### Exercise inputs ###
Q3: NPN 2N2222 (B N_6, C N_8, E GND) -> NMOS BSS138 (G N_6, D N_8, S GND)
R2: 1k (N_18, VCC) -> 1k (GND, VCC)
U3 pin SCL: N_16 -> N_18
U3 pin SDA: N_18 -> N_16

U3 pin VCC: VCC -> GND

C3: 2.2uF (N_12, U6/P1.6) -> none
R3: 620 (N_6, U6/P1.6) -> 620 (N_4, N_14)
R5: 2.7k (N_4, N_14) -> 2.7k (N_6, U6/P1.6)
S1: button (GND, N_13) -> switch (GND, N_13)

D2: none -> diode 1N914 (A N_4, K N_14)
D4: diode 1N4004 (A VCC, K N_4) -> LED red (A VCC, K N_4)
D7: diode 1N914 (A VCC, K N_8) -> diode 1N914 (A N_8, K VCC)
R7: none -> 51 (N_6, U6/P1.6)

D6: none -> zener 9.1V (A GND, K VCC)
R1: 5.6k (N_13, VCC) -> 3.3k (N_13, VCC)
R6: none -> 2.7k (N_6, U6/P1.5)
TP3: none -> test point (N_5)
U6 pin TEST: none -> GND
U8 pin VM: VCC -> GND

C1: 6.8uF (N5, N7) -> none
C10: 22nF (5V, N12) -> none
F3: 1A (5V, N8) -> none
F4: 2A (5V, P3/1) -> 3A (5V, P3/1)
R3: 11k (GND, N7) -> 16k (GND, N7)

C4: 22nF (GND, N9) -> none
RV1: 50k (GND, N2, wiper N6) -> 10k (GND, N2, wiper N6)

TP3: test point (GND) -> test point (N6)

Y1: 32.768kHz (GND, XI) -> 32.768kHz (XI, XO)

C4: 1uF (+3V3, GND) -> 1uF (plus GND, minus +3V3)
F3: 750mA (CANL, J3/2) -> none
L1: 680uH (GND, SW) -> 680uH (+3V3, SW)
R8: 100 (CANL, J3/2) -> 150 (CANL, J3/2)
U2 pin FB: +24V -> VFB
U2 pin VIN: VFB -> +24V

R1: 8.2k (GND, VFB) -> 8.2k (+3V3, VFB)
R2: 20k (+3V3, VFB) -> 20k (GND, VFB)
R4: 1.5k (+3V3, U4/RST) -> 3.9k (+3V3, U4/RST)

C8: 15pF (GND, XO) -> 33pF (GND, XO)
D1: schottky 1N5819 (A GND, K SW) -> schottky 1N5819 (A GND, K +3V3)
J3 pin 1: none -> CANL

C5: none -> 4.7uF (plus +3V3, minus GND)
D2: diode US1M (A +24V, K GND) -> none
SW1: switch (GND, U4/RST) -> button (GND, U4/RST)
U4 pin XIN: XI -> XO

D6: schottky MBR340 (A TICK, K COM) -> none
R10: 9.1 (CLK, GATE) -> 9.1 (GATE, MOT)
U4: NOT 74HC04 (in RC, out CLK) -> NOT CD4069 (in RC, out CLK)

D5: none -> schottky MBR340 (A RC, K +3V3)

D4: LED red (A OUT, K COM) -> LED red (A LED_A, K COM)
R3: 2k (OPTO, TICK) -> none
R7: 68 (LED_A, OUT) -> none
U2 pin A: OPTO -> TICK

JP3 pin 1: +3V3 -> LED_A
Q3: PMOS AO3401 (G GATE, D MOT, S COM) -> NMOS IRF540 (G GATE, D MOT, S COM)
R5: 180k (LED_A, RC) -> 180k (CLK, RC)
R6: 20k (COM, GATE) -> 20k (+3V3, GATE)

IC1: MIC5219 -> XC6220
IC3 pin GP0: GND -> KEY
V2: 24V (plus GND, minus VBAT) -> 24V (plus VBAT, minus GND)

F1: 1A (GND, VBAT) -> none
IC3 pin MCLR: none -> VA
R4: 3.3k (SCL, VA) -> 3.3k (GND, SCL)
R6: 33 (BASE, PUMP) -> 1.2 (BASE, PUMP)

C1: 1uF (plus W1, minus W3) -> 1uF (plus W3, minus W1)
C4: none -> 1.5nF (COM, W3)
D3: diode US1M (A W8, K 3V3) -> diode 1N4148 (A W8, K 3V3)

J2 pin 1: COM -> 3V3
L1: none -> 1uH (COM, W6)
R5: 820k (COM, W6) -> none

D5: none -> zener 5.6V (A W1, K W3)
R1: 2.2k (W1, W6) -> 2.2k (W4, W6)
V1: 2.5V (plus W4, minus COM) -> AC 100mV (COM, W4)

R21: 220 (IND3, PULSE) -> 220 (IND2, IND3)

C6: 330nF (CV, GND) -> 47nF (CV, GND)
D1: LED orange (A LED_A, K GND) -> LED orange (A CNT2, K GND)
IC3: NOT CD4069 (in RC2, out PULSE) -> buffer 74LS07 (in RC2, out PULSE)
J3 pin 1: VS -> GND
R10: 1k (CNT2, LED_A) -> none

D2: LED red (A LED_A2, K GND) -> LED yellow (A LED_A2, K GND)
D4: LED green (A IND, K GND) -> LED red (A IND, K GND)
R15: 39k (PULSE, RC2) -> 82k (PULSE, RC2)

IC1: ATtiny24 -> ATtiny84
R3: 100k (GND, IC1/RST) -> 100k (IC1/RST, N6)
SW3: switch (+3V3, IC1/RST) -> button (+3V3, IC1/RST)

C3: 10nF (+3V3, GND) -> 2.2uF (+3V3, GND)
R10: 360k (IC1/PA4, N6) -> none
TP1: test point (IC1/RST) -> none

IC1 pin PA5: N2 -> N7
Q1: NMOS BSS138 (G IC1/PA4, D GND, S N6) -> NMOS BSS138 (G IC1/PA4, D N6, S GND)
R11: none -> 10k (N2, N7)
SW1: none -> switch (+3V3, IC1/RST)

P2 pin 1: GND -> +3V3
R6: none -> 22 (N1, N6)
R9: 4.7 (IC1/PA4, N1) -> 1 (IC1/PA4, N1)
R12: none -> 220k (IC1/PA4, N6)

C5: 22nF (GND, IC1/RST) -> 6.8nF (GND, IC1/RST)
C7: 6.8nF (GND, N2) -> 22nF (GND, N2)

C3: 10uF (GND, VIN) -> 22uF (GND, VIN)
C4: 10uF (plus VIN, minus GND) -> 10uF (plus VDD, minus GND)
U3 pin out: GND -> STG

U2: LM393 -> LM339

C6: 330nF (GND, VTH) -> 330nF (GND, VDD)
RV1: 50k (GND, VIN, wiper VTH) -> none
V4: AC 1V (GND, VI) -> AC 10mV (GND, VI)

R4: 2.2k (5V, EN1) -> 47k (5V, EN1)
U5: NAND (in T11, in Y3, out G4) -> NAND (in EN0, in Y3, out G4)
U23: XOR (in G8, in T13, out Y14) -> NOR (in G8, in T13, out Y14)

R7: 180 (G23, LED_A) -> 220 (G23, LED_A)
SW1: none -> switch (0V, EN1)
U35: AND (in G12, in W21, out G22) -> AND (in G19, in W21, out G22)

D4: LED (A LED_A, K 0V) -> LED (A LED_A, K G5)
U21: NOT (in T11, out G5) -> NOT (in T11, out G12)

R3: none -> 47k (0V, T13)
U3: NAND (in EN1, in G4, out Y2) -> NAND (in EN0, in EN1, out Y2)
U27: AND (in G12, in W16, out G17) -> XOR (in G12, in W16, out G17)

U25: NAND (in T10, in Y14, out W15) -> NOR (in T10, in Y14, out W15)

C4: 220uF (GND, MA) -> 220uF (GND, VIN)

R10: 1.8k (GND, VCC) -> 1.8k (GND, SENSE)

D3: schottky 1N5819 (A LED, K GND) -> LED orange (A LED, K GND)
###
Search the preceding listing for "schottky" and extract every line where it is found.

→ Task result:
D1: schottky 1N5819 (A GND, K SW) -> schottky 1N5819 (A GND, K +3V3)
D6: schottky MBR340 (A TICK, K COM) -> none
D5: none -> schottky MBR340 (A RC, K +3V3)
D3: schottky 1N5819 (A LED, K GND) -> LED orange (A LED, K GND)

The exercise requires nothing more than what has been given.